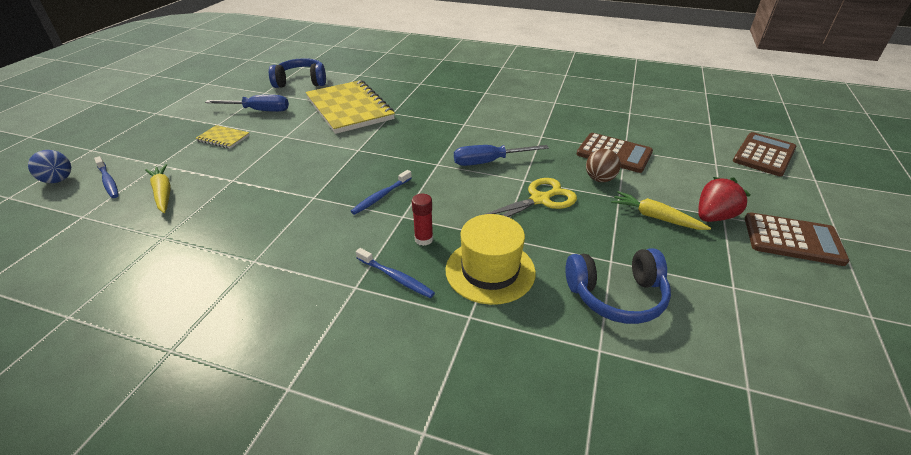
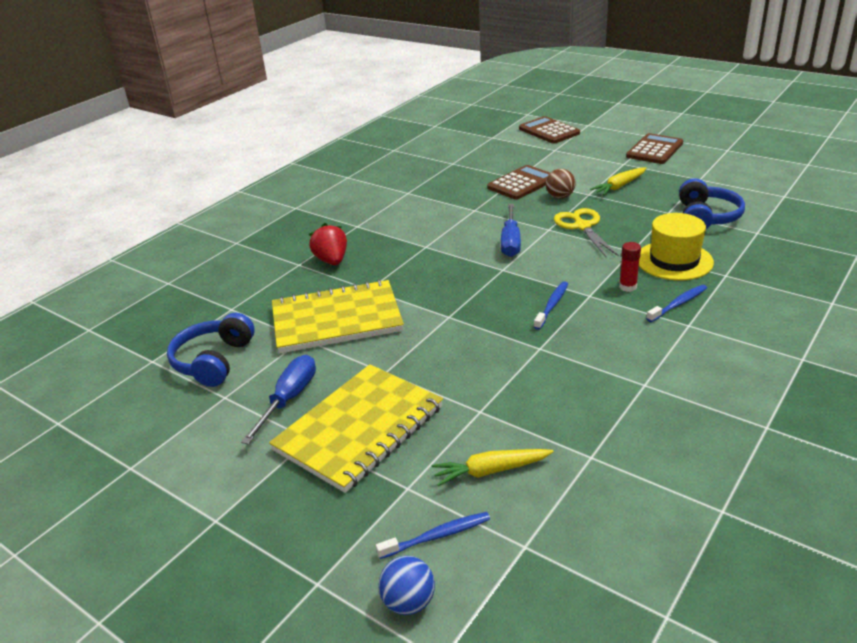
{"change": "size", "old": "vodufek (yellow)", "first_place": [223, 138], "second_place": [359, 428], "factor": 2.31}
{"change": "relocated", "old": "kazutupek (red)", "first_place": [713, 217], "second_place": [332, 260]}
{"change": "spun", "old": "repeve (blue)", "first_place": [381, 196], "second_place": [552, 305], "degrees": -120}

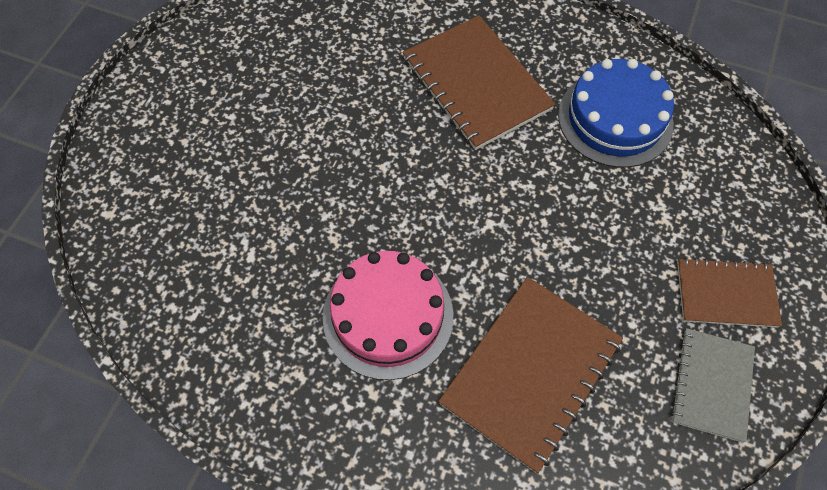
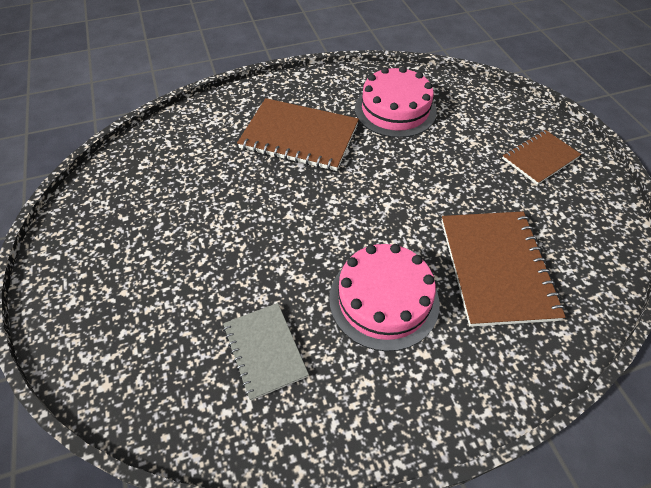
{"change": "relocated", "old": "vodufek (grey)", "first_place": [711, 385], "second_place": [265, 351]}
{"change": "colour", "old": "vavake (blue)", "new": "vavake (pink)", "first_place": [615, 119], "second_place": [395, 110]}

^^^^^^^^^^^^^^^^

In your output, repeat the listing above exactly and include none of the pictures.

» Answer area:
{"change": "size", "old": "vodufek (yellow)", "first_place": [223, 138], "second_place": [359, 428], "factor": 2.31}
{"change": "relocated", "old": "kazutupek (red)", "first_place": [713, 217], "second_place": [332, 260]}
{"change": "spun", "old": "repeve (blue)", "first_place": [381, 196], "second_place": [552, 305], "degrees": -120}

{"change": "relocated", "old": "vodufek (grey)", "first_place": [711, 385], "second_place": [265, 351]}
{"change": "colour", "old": "vavake (blue)", "new": "vavake (pink)", "first_place": [615, 119], "second_place": [395, 110]}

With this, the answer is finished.